** Start SUPPLIED DATA **

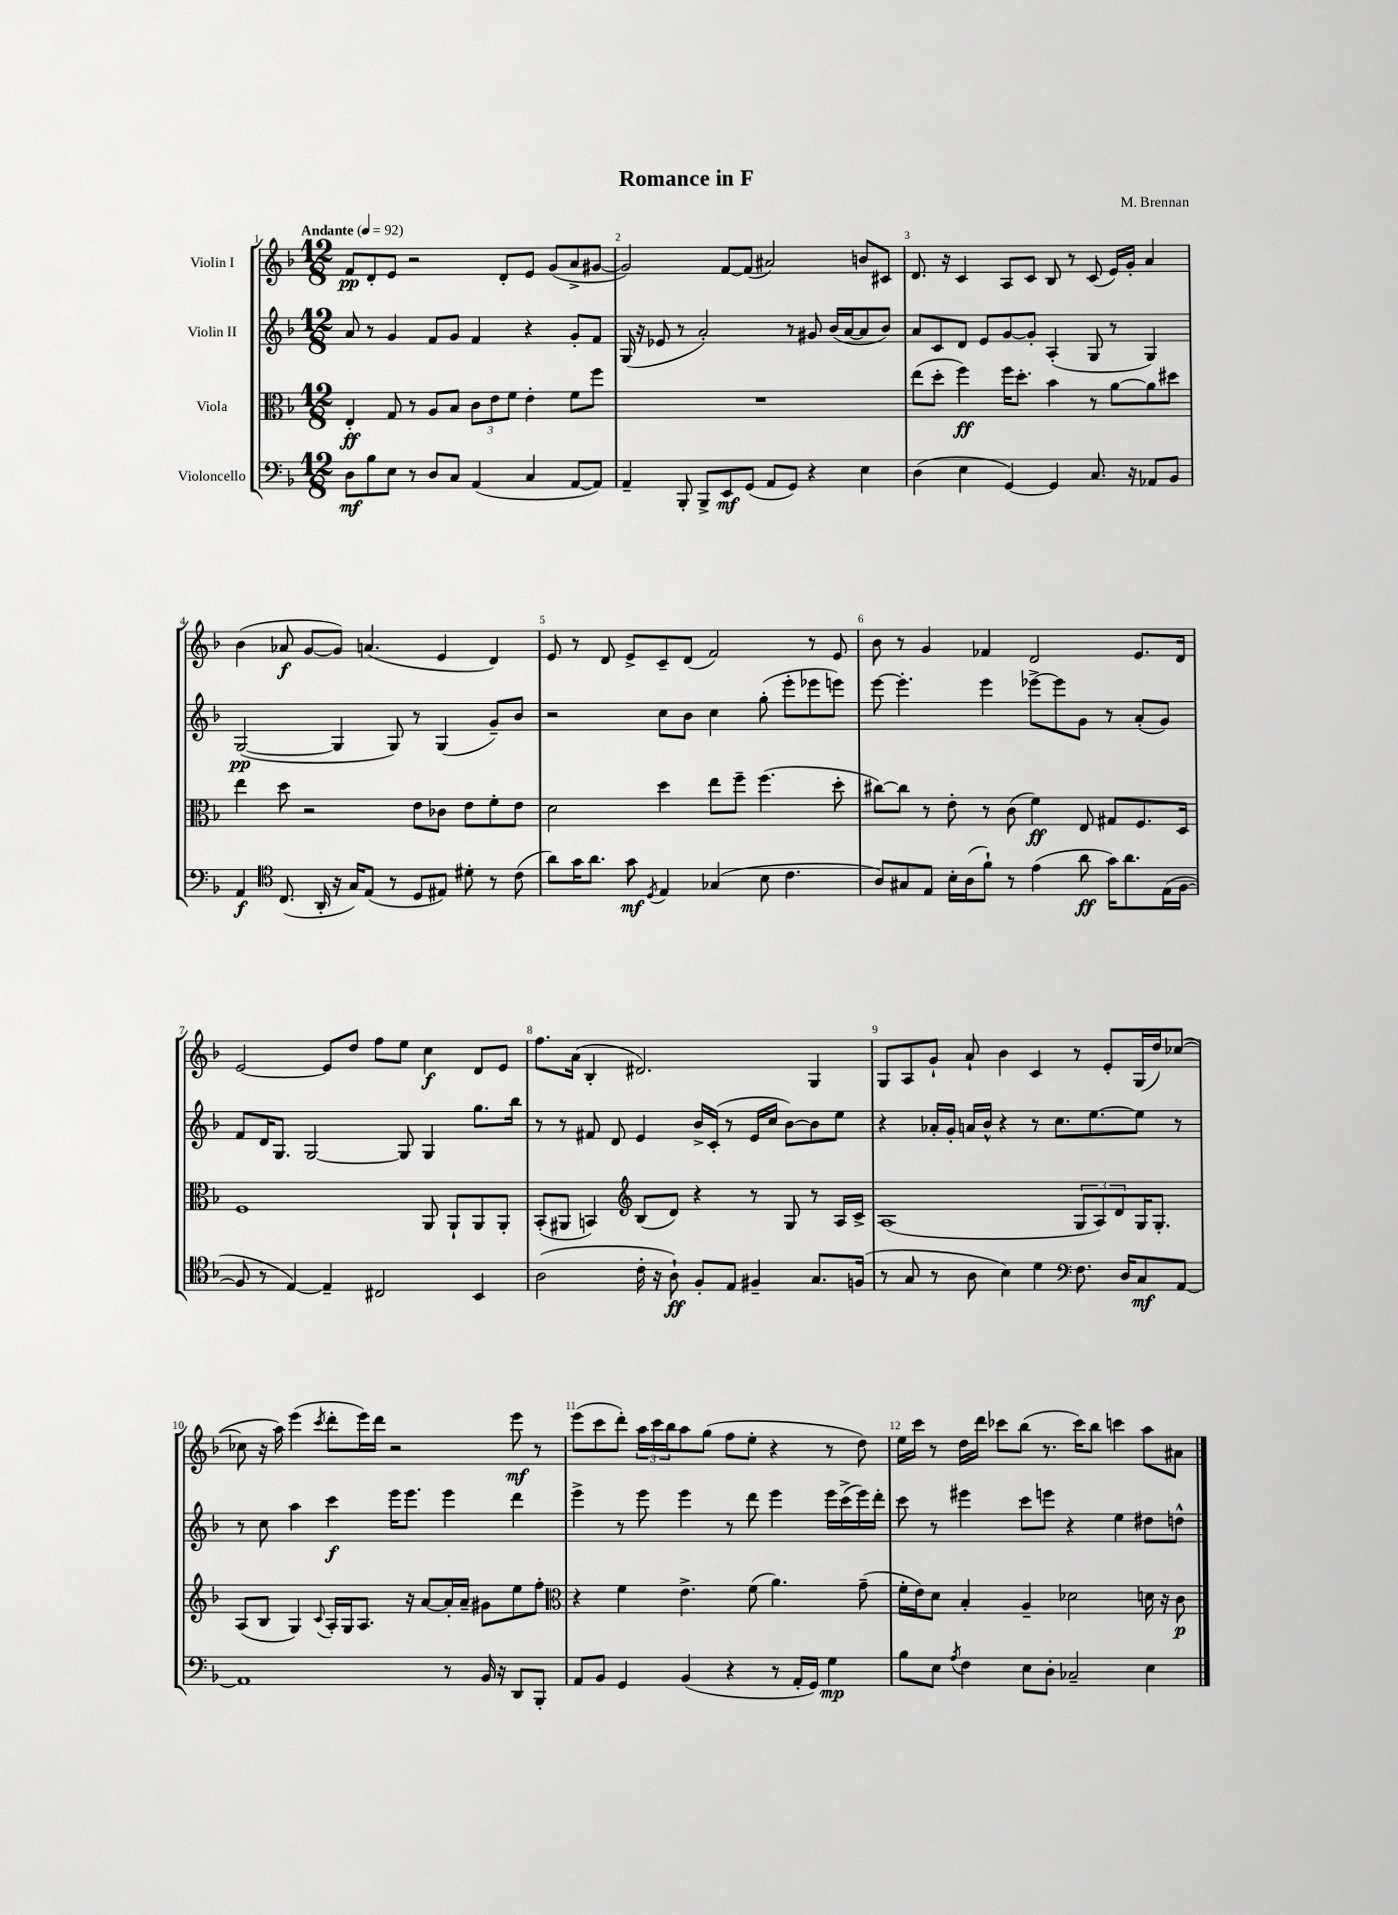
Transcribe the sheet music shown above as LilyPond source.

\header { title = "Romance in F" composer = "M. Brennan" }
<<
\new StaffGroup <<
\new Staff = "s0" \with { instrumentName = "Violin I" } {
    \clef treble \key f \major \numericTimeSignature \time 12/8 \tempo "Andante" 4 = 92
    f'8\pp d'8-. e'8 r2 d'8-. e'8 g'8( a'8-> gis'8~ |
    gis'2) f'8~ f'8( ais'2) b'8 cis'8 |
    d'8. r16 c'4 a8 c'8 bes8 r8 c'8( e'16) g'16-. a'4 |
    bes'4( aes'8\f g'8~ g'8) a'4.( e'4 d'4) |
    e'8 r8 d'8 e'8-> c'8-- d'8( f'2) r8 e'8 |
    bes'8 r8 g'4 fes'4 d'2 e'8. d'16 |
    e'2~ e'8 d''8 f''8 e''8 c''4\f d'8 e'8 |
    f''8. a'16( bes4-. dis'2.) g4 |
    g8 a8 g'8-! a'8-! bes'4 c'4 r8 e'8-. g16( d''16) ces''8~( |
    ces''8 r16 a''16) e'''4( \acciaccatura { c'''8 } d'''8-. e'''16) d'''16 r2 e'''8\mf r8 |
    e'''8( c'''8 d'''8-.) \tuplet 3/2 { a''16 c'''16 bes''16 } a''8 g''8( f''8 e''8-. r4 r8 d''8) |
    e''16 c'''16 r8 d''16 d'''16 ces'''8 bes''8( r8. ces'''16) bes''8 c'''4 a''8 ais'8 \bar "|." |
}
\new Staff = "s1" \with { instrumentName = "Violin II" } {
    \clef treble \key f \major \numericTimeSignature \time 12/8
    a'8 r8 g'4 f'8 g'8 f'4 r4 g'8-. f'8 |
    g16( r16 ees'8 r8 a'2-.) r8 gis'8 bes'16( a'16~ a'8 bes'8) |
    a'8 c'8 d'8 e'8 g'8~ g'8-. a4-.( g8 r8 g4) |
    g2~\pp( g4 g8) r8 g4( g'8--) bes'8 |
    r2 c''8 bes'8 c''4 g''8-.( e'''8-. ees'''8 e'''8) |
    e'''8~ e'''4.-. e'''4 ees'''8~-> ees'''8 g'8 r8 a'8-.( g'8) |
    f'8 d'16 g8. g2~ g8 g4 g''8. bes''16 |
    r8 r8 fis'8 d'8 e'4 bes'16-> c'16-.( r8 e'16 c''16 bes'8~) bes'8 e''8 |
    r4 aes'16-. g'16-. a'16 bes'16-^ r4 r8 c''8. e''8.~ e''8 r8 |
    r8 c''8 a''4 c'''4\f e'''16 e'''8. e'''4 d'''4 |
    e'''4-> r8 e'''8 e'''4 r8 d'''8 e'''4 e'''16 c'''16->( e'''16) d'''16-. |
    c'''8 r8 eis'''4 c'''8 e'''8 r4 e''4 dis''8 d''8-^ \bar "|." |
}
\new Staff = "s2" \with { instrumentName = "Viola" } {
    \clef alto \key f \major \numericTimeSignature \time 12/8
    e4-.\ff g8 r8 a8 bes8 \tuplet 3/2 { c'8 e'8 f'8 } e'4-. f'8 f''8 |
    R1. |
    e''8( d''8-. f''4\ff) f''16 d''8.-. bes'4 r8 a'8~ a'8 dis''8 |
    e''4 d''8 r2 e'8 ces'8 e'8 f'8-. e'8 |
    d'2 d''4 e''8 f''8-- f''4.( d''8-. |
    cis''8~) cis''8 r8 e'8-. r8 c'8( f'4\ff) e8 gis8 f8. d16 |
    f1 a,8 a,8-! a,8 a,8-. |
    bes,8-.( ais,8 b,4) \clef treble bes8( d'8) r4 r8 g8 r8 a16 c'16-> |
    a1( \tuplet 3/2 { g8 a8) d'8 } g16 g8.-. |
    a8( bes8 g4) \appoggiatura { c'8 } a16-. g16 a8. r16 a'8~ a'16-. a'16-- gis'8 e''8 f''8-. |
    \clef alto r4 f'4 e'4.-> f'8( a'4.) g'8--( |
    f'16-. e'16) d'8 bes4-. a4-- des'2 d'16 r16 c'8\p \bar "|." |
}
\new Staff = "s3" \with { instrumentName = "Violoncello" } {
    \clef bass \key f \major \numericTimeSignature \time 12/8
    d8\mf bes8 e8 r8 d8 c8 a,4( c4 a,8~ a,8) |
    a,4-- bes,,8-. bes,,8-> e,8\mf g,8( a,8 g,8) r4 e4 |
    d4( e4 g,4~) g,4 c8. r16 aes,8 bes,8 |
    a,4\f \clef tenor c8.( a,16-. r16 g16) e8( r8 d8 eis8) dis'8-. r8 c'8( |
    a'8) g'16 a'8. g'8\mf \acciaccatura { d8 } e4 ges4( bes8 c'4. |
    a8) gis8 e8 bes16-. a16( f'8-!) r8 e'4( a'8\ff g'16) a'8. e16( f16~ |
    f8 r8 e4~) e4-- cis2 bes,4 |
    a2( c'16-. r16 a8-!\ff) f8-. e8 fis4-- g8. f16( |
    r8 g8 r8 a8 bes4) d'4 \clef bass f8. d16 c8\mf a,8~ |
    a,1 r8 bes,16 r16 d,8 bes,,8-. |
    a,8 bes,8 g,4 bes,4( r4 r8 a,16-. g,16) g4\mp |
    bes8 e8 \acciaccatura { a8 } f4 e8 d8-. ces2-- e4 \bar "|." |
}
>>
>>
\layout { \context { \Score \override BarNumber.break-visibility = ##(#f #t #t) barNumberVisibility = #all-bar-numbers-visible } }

** End SUPPLIED DATA **

DIRECTION - Show every line of the material that contains the string "with", copying each line in full. Case counts.

SOLUTION FOR THIS TASK -
\new Staff = "s0" \with { instrumentName = "Violin I" } {
\new Staff = "s1" \with { instrumentName = "Violin II" } {
\new Staff = "s2" \with { instrumentName = "Viola" } {
\new Staff = "s3" \with { instrumentName = "Violoncello" } {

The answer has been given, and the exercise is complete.